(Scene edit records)
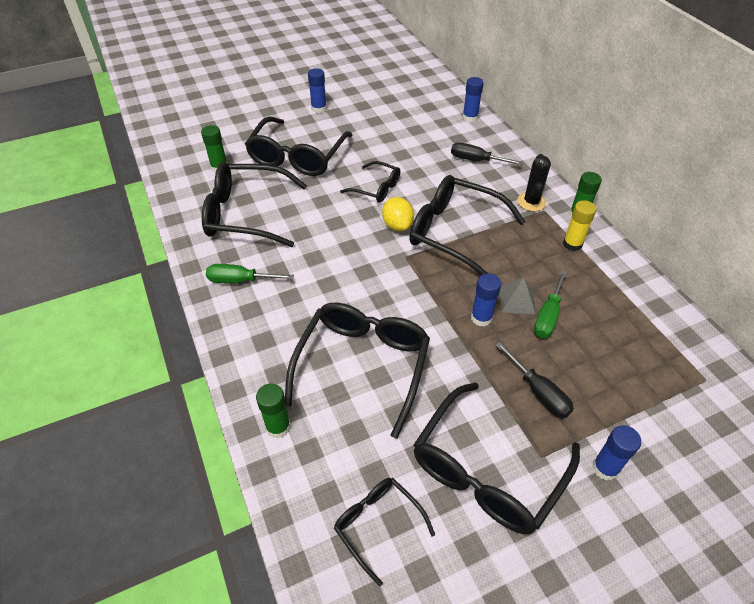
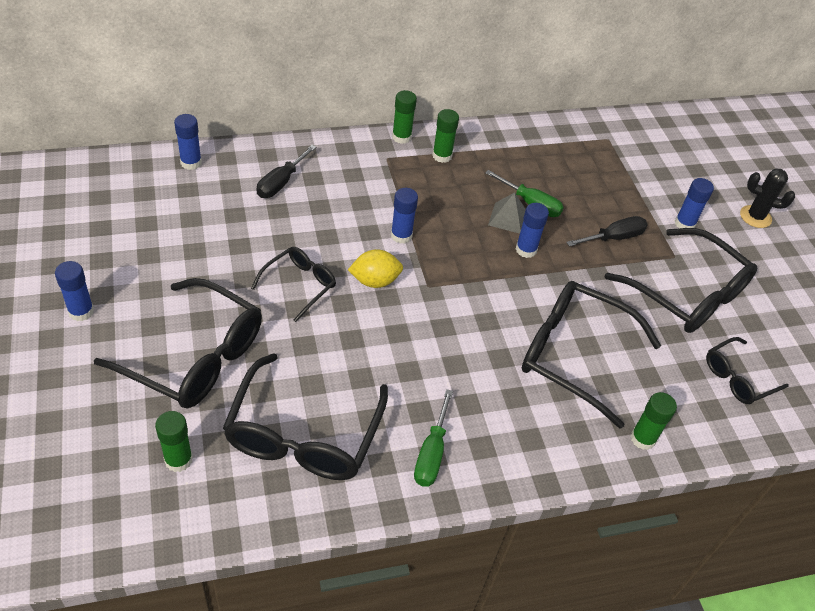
camera: 85 degrees left, 0 degrees up
(455, 233) = (401, 235): black glasses -> blue glue stick
(531, 202) = (371, 163): black cactus -> black cactus (755, 217)
(572, 244) = (442, 156): yellow glue stick -> green glue stick

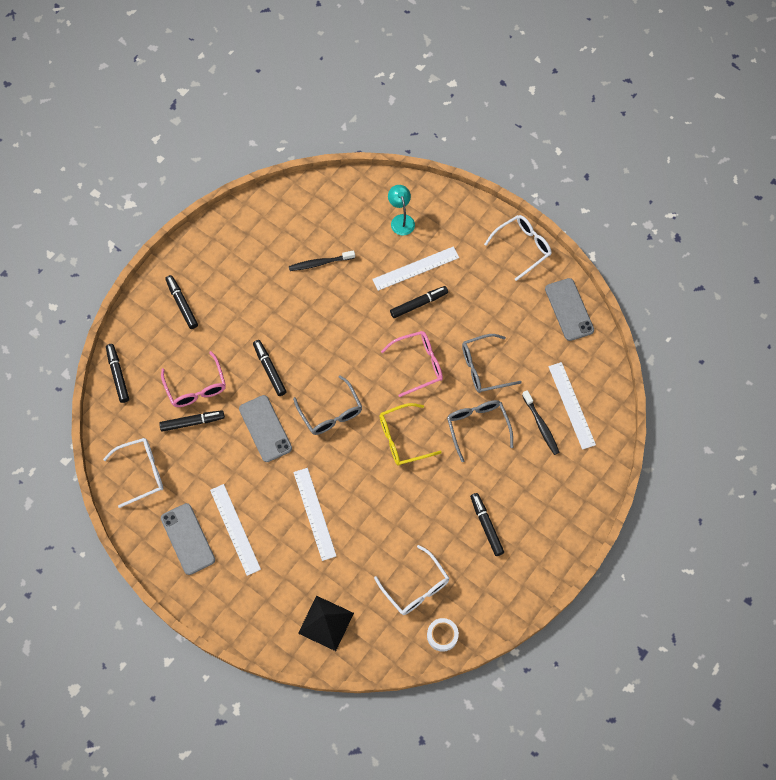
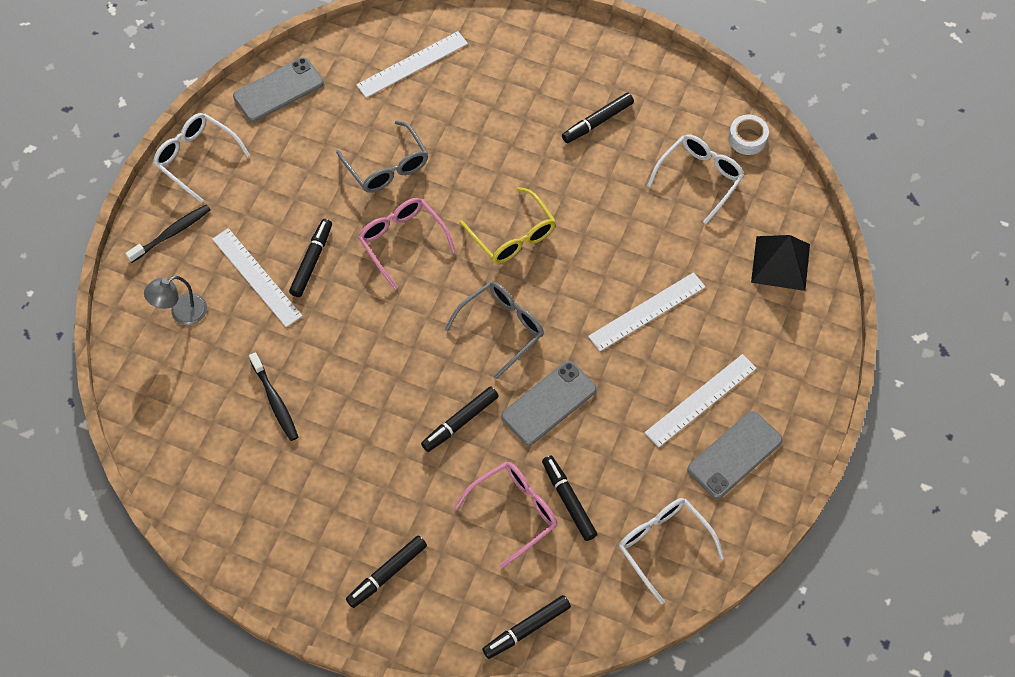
camera: 105 degrees left, 5 degrees down
(401, 220) = (181, 313): turquoise lamp -> grey lamp
(418, 304) = (311, 261): black marker -> black marker turned 60 degrees clockwise
(477, 426) = (471, 157): grey glasses -> none
(541, 425) = (449, 90): black toothbrush -> black toothbrush (171, 233)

» **DIRECTIONS**: Send back exactly the lines from the line with "camera: 105 degrees left, 5 degrees down" through the end of the records.

» **OUTPUT FOR THIS EXERCISE**:
camera: 105 degrees left, 5 degrees down
(401, 220) = (181, 313): turquoise lamp -> grey lamp
(418, 304) = (311, 261): black marker -> black marker turned 60 degrees clockwise
(477, 426) = (471, 157): grey glasses -> none
(541, 425) = (449, 90): black toothbrush -> black toothbrush (171, 233)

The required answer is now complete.